**Aim of the task**
Retype each entry. Leave nothing out.

++++++++

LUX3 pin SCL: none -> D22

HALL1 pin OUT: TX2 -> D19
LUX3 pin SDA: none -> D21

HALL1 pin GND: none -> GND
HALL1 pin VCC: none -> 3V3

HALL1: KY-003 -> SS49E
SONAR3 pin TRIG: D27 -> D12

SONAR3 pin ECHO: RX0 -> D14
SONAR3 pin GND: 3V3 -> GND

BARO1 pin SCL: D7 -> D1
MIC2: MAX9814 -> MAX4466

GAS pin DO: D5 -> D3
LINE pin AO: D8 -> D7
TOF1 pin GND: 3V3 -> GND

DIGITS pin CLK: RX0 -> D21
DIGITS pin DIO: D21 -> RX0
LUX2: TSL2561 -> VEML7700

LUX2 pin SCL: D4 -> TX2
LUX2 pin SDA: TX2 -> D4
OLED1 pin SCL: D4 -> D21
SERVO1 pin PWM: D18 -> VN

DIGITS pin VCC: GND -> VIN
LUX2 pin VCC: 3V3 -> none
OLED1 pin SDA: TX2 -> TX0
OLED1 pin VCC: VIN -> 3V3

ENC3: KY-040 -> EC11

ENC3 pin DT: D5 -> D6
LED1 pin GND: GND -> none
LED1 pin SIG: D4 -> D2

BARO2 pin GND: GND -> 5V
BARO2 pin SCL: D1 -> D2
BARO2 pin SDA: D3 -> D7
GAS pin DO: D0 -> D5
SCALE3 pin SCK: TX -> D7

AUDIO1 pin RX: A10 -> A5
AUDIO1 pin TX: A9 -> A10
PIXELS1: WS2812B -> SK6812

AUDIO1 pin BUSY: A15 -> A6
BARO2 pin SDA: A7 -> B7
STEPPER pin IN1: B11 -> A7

++++++++

**Answer section**
LUX3 pin SCL: none -> D22

HALL1 pin OUT: TX2 -> D19
LUX3 pin SDA: none -> D21

HALL1 pin GND: none -> GND
HALL1 pin VCC: none -> 3V3

HALL1: KY-003 -> SS49E
SONAR3 pin TRIG: D27 -> D12

SONAR3 pin ECHO: RX0 -> D14
SONAR3 pin GND: 3V3 -> GND

BARO1 pin SCL: D7 -> D1
MIC2: MAX9814 -> MAX4466

GAS pin DO: D5 -> D3
LINE pin AO: D8 -> D7
TOF1 pin GND: 3V3 -> GND

DIGITS pin CLK: RX0 -> D21
DIGITS pin DIO: D21 -> RX0
LUX2: TSL2561 -> VEML7700

LUX2 pin SCL: D4 -> TX2
LUX2 pin SDA: TX2 -> D4
OLED1 pin SCL: D4 -> D21
SERVO1 pin PWM: D18 -> VN

DIGITS pin VCC: GND -> VIN
LUX2 pin VCC: 3V3 -> none
OLED1 pin SDA: TX2 -> TX0
OLED1 pin VCC: VIN -> 3V3

ENC3: KY-040 -> EC11

ENC3 pin DT: D5 -> D6
LED1 pin GND: GND -> none
LED1 pin SIG: D4 -> D2

BARO2 pin GND: GND -> 5V
BARO2 pin SCL: D1 -> D2
BARO2 pin SDA: D3 -> D7
GAS pin DO: D0 -> D5
SCALE3 pin SCK: TX -> D7

AUDIO1 pin RX: A10 -> A5
AUDIO1 pin TX: A9 -> A10
PIXELS1: WS2812B -> SK6812

AUDIO1 pin BUSY: A15 -> A6
BARO2 pin SDA: A7 -> B7
STEPPER pin IN1: B11 -> A7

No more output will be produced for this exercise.